Geometric object motion data:
____

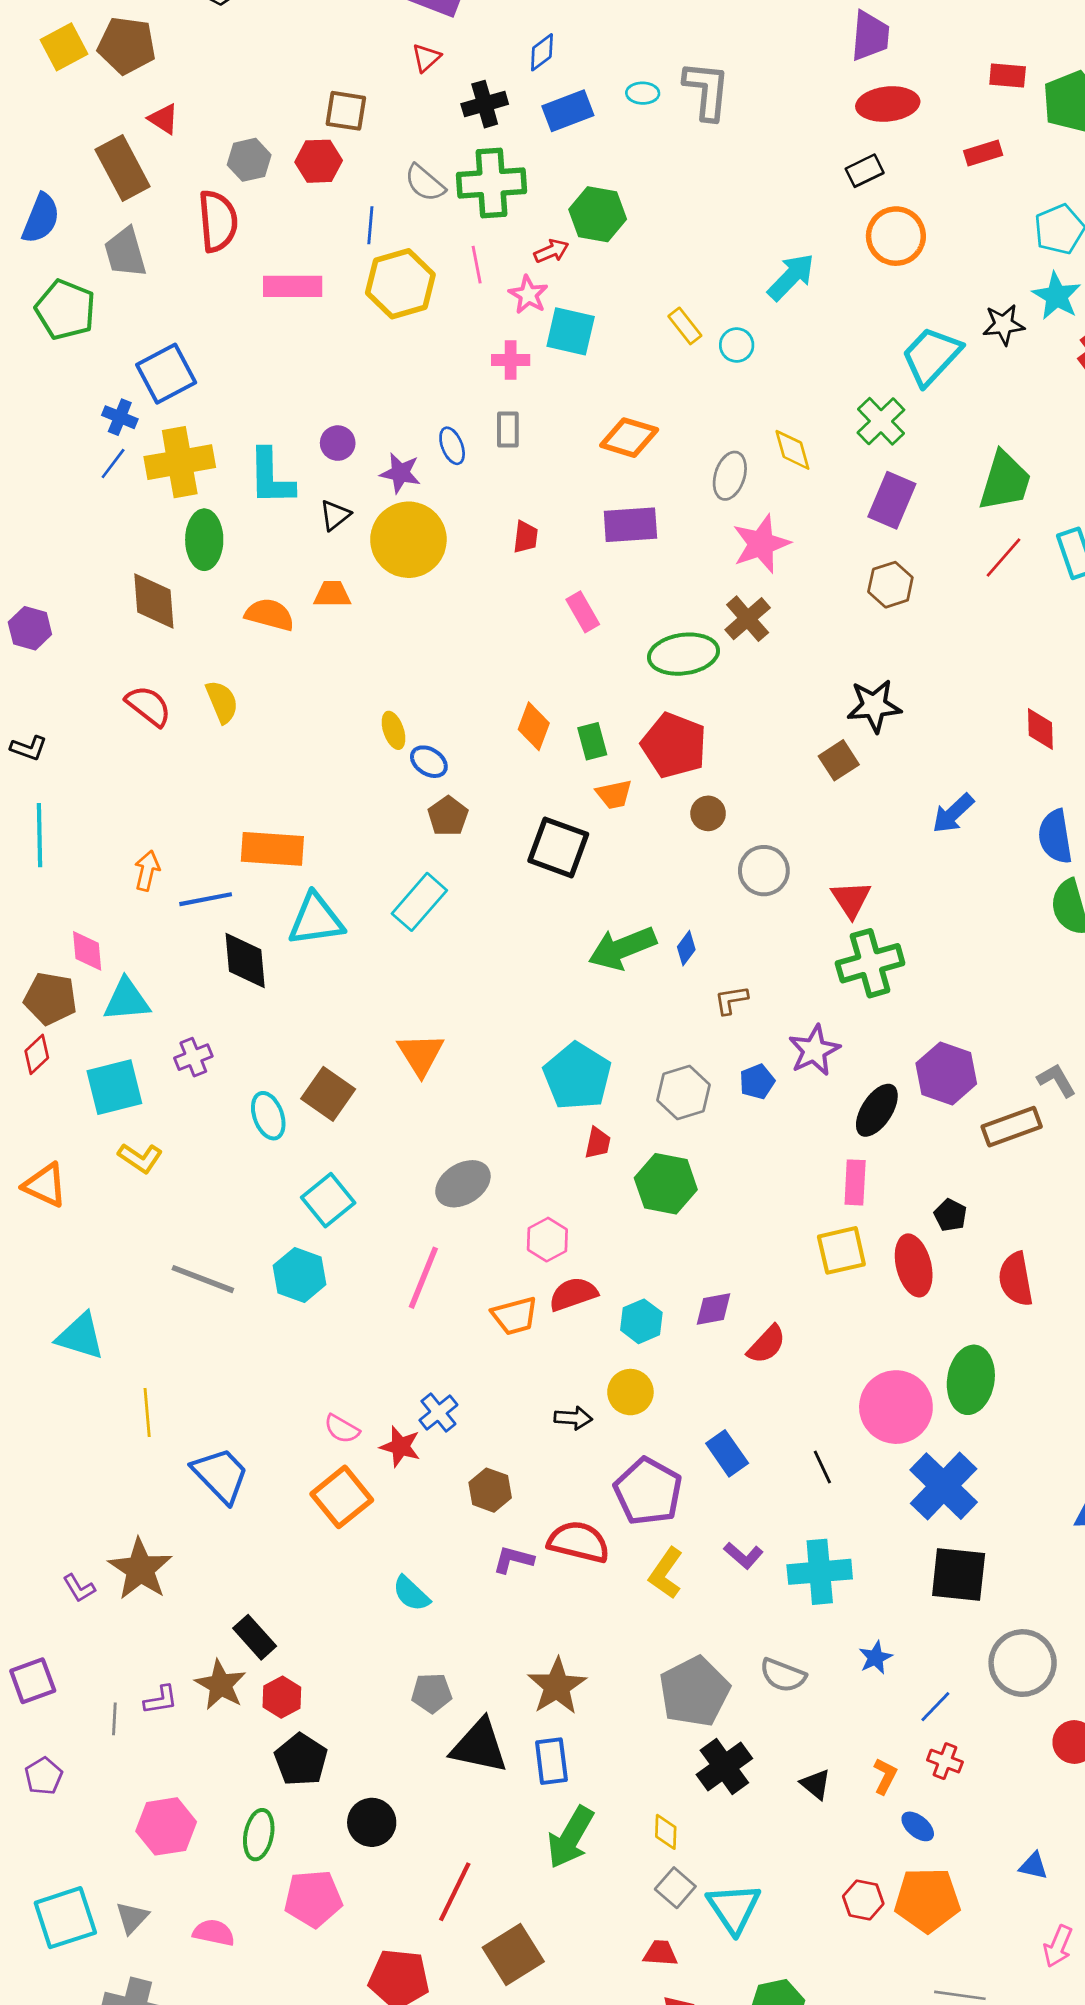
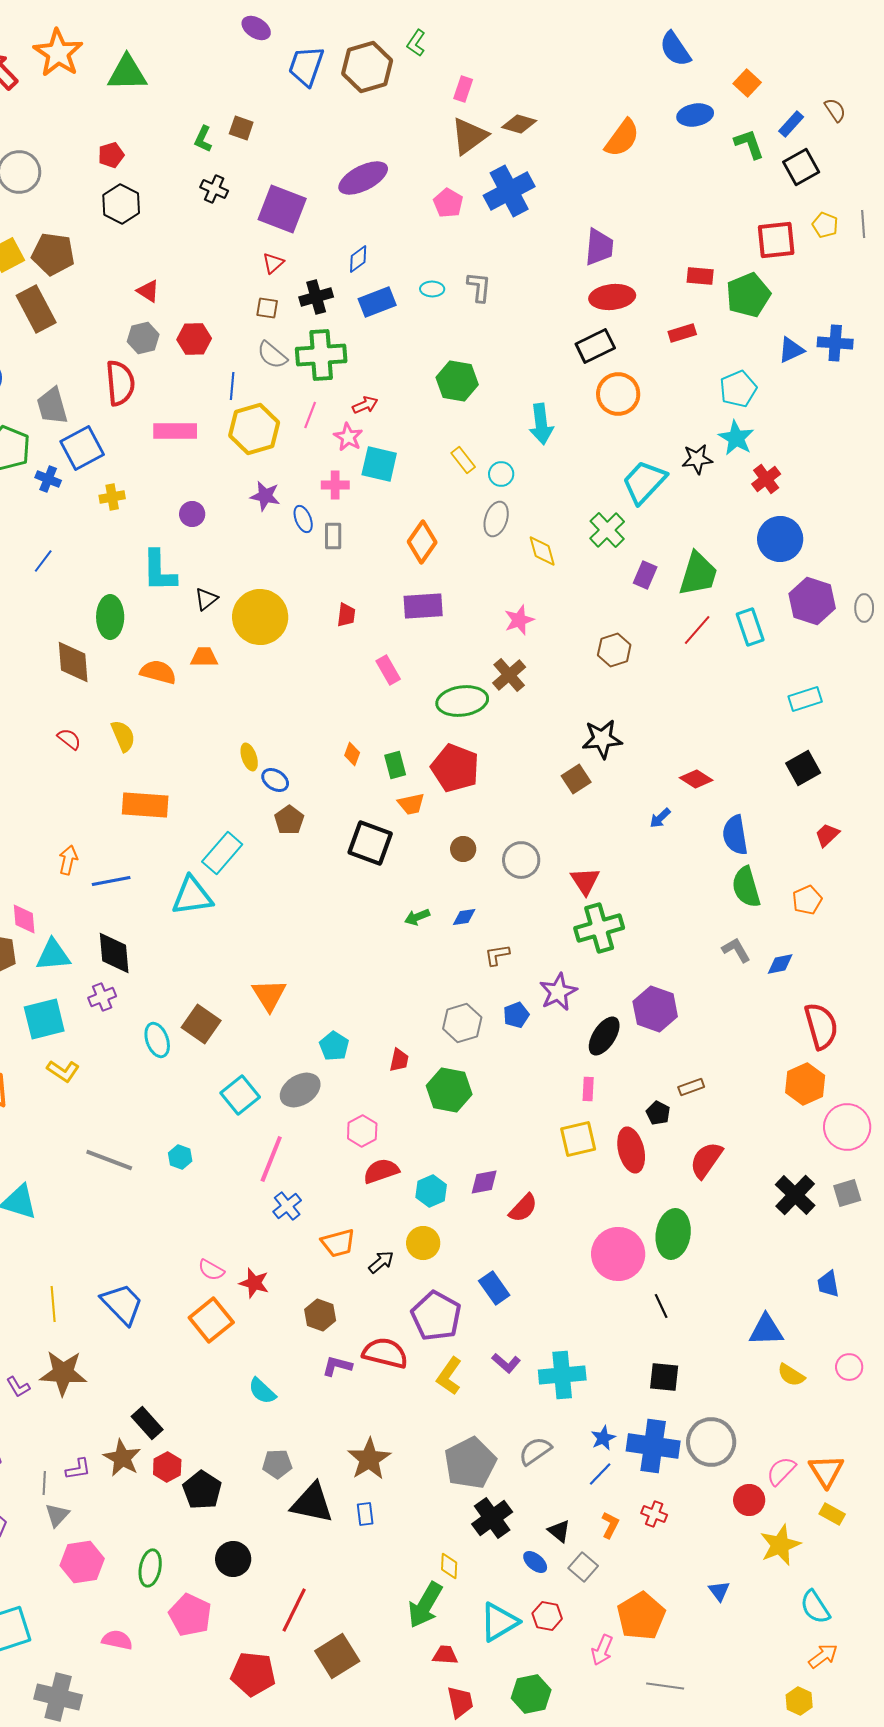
gray L-shape: (707, 90) -> (479, 287), size x0.7
brown square: (346, 111) -> (267, 308), moved, size x0.7
red triangle: (163, 119) -> (148, 291), moved
brown rectangle: (123, 168) -> (36, 309), moved
black rectangle: (865, 171) -> (595, 346), size x1.4
green hexagon: (598, 214) -> (457, 381), moved
pink line: (477, 265) -> (310, 415), turned 32
cyan arrow: (791, 277) -> (541, 424), turned 129
blue square: (166, 374) -> (82, 448), moved
blue cross: (120, 417) -> (48, 479), moved
orange diamond: (629, 438) -> (422, 542), turned -72
purple circle: (338, 443) -> (192, 514), moved
blue ellipse: (452, 446) -> (303, 519), moved
yellow cross: (180, 462) -> (112, 497), moved, size x0.5
purple star: (400, 473) -> (265, 496), moved
gray ellipse: (730, 476) -> (496, 519), moved
purple rectangle: (892, 500) -> (645, 575), moved, size x0.7
pink star: (761, 544) -> (519, 620), size x0.7
red semicircle: (148, 706) -> (69, 739), size x0.7
orange diamond: (534, 726) -> (352, 754), size x0.7
red diamond: (1040, 729) -> (696, 779), moved, turned -56
brown circle: (708, 813) -> (463, 849), moved
blue arrow: (953, 813) -> (660, 818), size x0.7
orange rectangle: (272, 849) -> (145, 805), moved
cyan rectangle: (419, 902) -> (222, 853), moved
green arrow: (622, 948) -> (417, 917), size x0.5
blue diamond: (686, 948) -> (464, 917), turned 45
black diamond: (245, 960) -> (114, 953), moved
cyan pentagon: (577, 1076) -> (334, 1046), moved, size x0.6
gray L-shape: (1057, 1080) -> (736, 950), moved
brown rectangle: (1012, 1127) -> (691, 1087), moved, size x0.6
pink rectangle: (855, 1182) -> (588, 1089), size x0.7
cyan square: (328, 1200) -> (240, 1095), moved
cyan hexagon: (300, 1275) -> (180, 1157), size x0.6
red semicircle: (1016, 1279) -> (706, 1160), turned 45
orange trapezoid: (515, 1316) -> (338, 1243), moved
yellow line: (147, 1413) -> (53, 1304), moved
blue cross: (438, 1413) -> (287, 1206), moved
black arrow: (573, 1418) -> (381, 1262), turned -44
black line: (822, 1467) -> (661, 1306), moved
blue cross: (944, 1486) -> (653, 1446), moved, turned -36
brown star: (140, 1569) -> (63, 1373), turned -30
black square: (959, 1575) -> (664, 1377), size x0.7
gray semicircle: (783, 1675) -> (535, 1451), turned 124
blue line: (935, 1707) -> (600, 1474), moved
black pentagon: (301, 1760) -> (202, 1490), moved
blue rectangle: (551, 1761) -> (365, 1514), size x0.7
blue ellipse: (918, 1826) -> (535, 1562), moved
green arrow: (571, 1837) -> (425, 1605), moved
blue triangle: (1033, 1866) -> (719, 1591), turned 40
gray square: (675, 1888) -> (583, 1567), moved
pink pentagon: (313, 1899) -> (190, 1615), turned 30
red hexagon: (863, 1900) -> (547, 1616), moved
orange pentagon: (927, 1900) -> (641, 1616), turned -30
cyan triangle: (734, 1908) -> (499, 1622), turned 33
gray triangle: (132, 1918) -> (57, 1515), moved
pink arrow: (1058, 1946) -> (602, 1650), moved

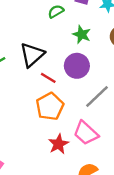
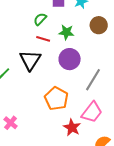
red line: (48, 78) -> (43, 39), moved
pink trapezoid: (86, 133) -> (92, 112), turned -80

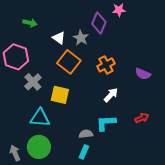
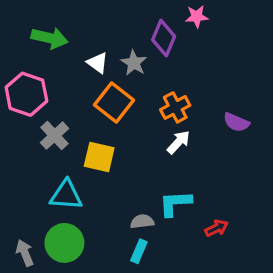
green arrow: (30, 23) -> (50, 38), size x1.5
white arrow: (111, 95) -> (178, 142), moved
red arrow: (142, 118) -> (217, 228), moved

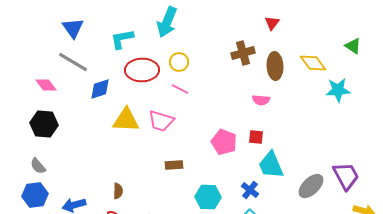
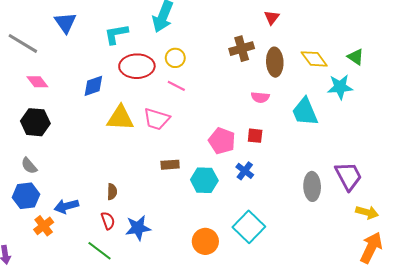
green triangle: (353, 46) -> (356, 57), moved
gray line: (73, 62) -> (23, 43), moved
cyan trapezoid: (271, 165) -> (305, 112), moved
gray ellipse: (311, 186) -> (312, 186), turned -48
blue cross: (250, 190) -> (245, 171), moved
cyan hexagon: (208, 197) -> (204, 180), moved

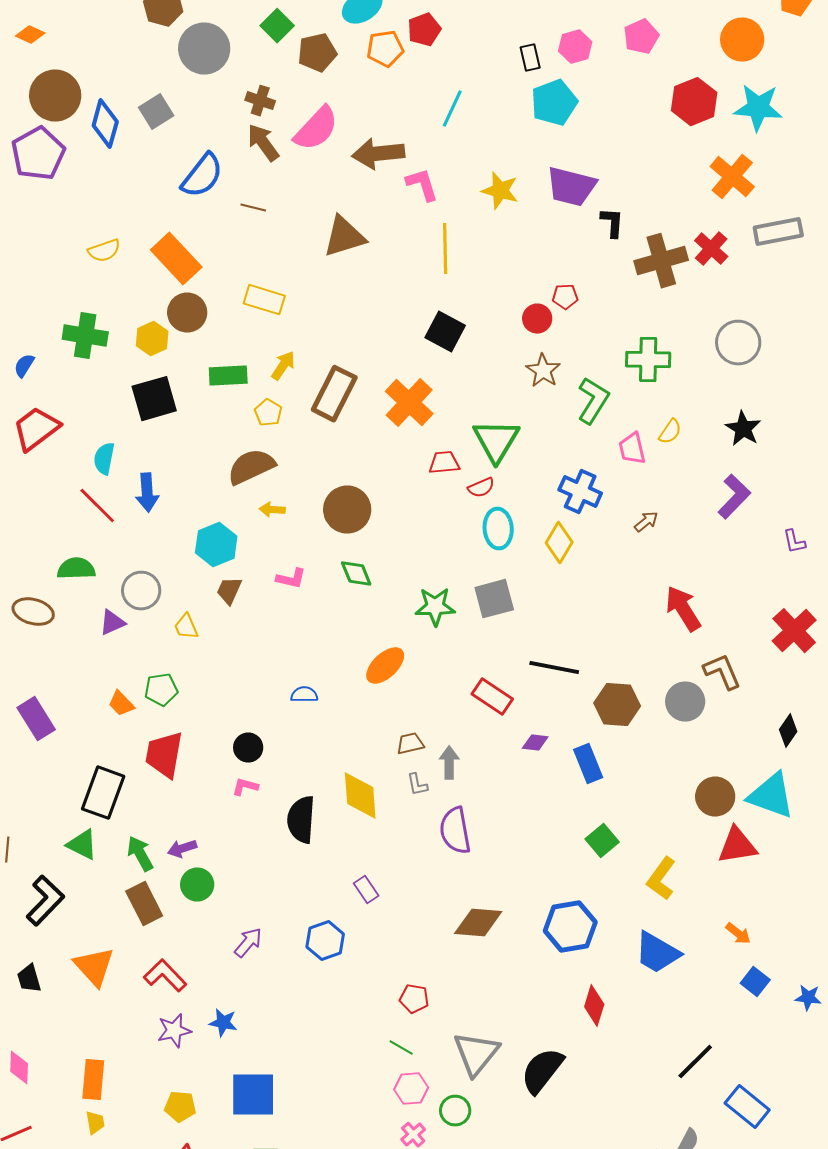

____

**PROBLEM**: Begin at the first line of the data above and repeat each line exactly, stopping after the line containing "gray ellipse: (730, 476) -> (496, 519), moved". Omit the pictures.

**TASK SOLUTION**:
gray L-shape: (707, 90) -> (479, 287), size x0.7
brown square: (346, 111) -> (267, 308), moved, size x0.7
red triangle: (163, 119) -> (148, 291), moved
brown rectangle: (123, 168) -> (36, 309), moved
black rectangle: (865, 171) -> (595, 346), size x1.4
green hexagon: (598, 214) -> (457, 381), moved
pink line: (477, 265) -> (310, 415), turned 32
cyan arrow: (791, 277) -> (541, 424), turned 129
blue square: (166, 374) -> (82, 448), moved
blue cross: (120, 417) -> (48, 479), moved
orange diamond: (629, 438) -> (422, 542), turned -72
purple circle: (338, 443) -> (192, 514), moved
blue ellipse: (452, 446) -> (303, 519), moved
yellow cross: (180, 462) -> (112, 497), moved, size x0.5
purple star: (400, 473) -> (265, 496), moved
gray ellipse: (730, 476) -> (496, 519), moved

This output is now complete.